(Object transformation records)
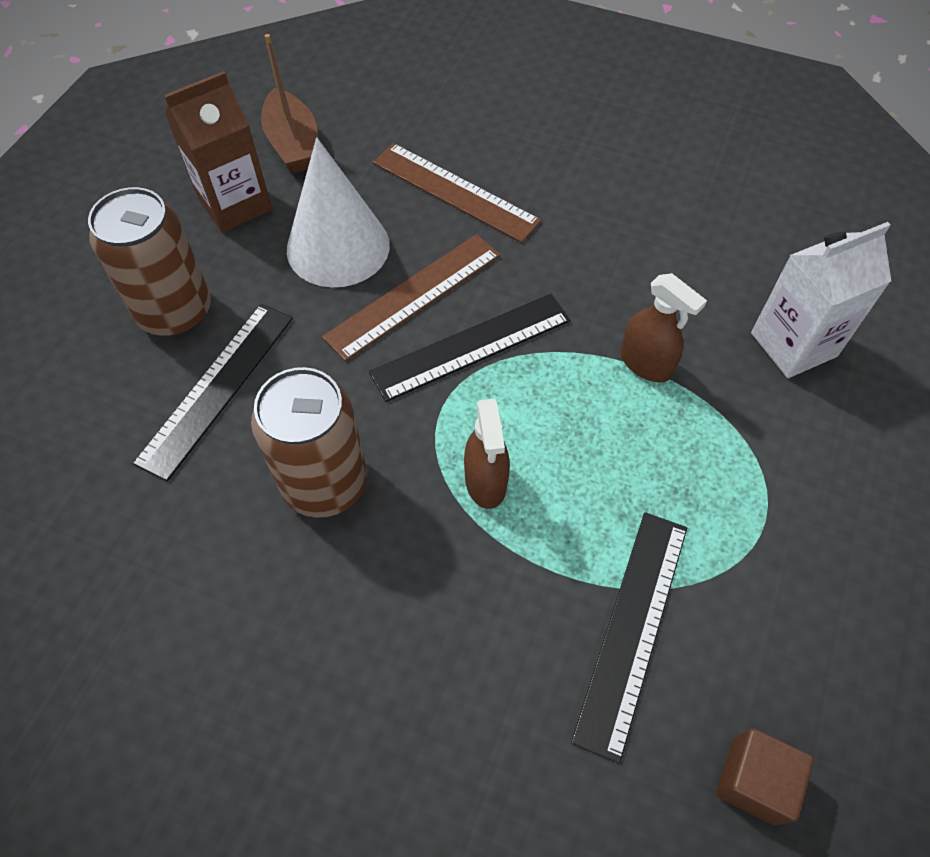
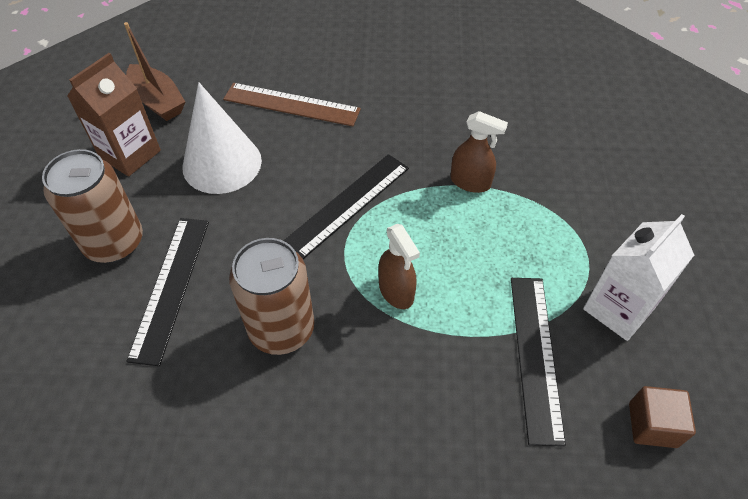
camera: 20 degrees left, 5 degrees down
(414, 295) = (292, 181): brown ruler -> none
(793, 344) = (558, 144): white carton -> white carton (618, 309)

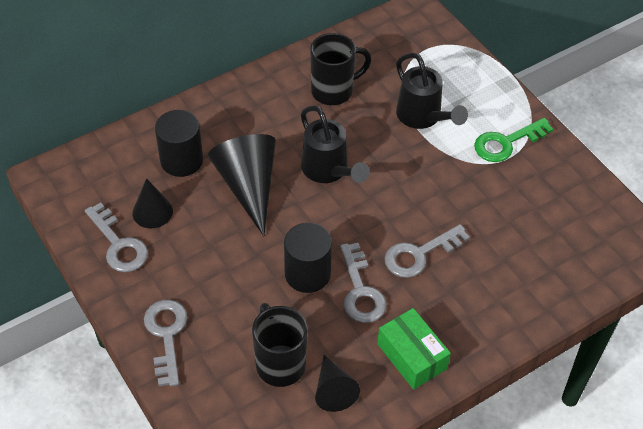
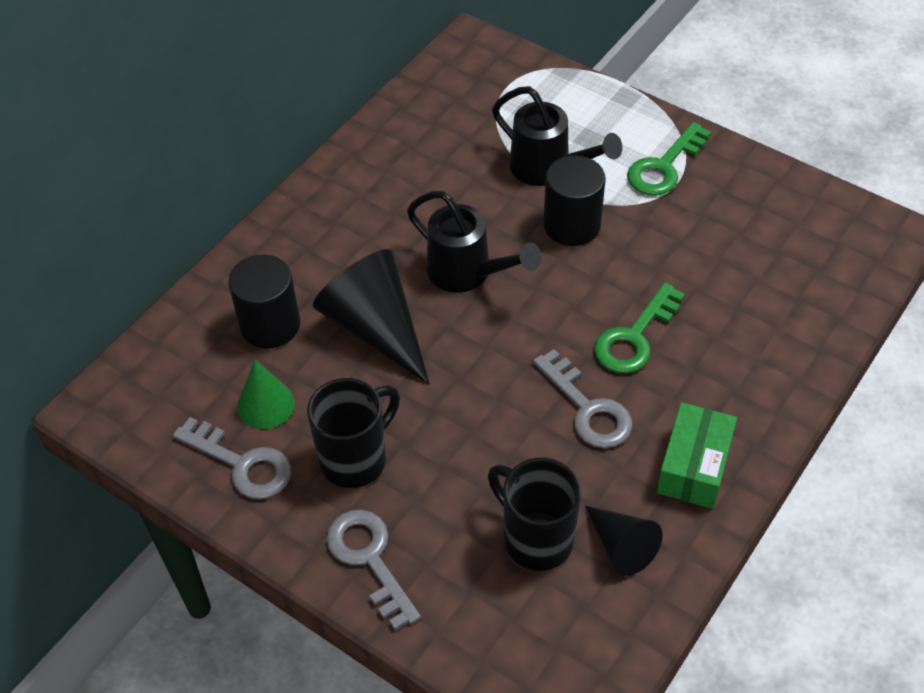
camera: 20 degrees left, 0 degrees up
(152, 212) = (266, 404): black cone -> green cone
(307, 274) = (510, 411): black cylinder -> black cylinder (572, 225)
(334, 91) = (421, 172): black mug -> black mug (356, 459)
(411, 356) = (693, 466): green box -> green box turned 75 degrees clockwise
(419, 254) = (634, 337): grey key -> green key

◆ PROMPT
Take the lines above from the top of the records through the one with "(334, 91) = (421, 172): black" and repeat them exactly, without any pictures.

◆ ANSWER FOR THE TASK
camera: 20 degrees left, 5 degrees down
(414, 295) = (292, 181): brown ruler -> none
(793, 344) = (558, 144): white carton -> white carton (618, 309)

camera: 20 degrees left, 0 degrees up
(152, 212) = (266, 404): black cone -> green cone
(307, 274) = (510, 411): black cylinder -> black cylinder (572, 225)
(334, 91) = (421, 172): black mug -> black mug (356, 459)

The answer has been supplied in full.